▸ Datos proporcionados
_ _ _
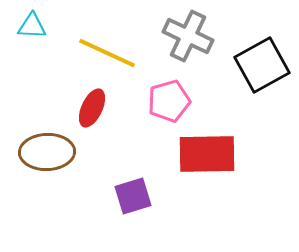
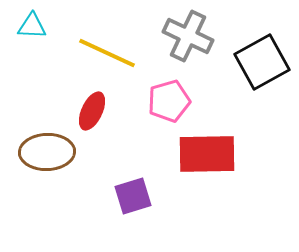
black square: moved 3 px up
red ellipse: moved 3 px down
_ _ _
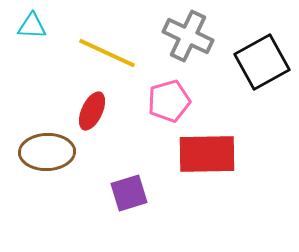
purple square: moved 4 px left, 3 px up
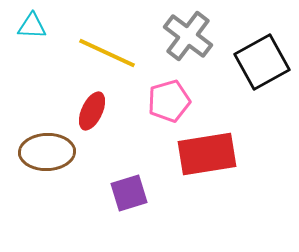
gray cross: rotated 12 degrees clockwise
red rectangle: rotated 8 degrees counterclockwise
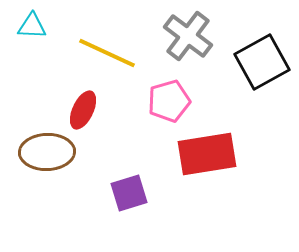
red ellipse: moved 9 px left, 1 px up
_ _ _
▸ Instrucciones
Enumere todas las filas de arriba en las que aparece la palabra "rotated", copiando cada una completa.

▸ Resultado del ejercicio
gray cross: rotated 12 degrees clockwise
red rectangle: rotated 8 degrees counterclockwise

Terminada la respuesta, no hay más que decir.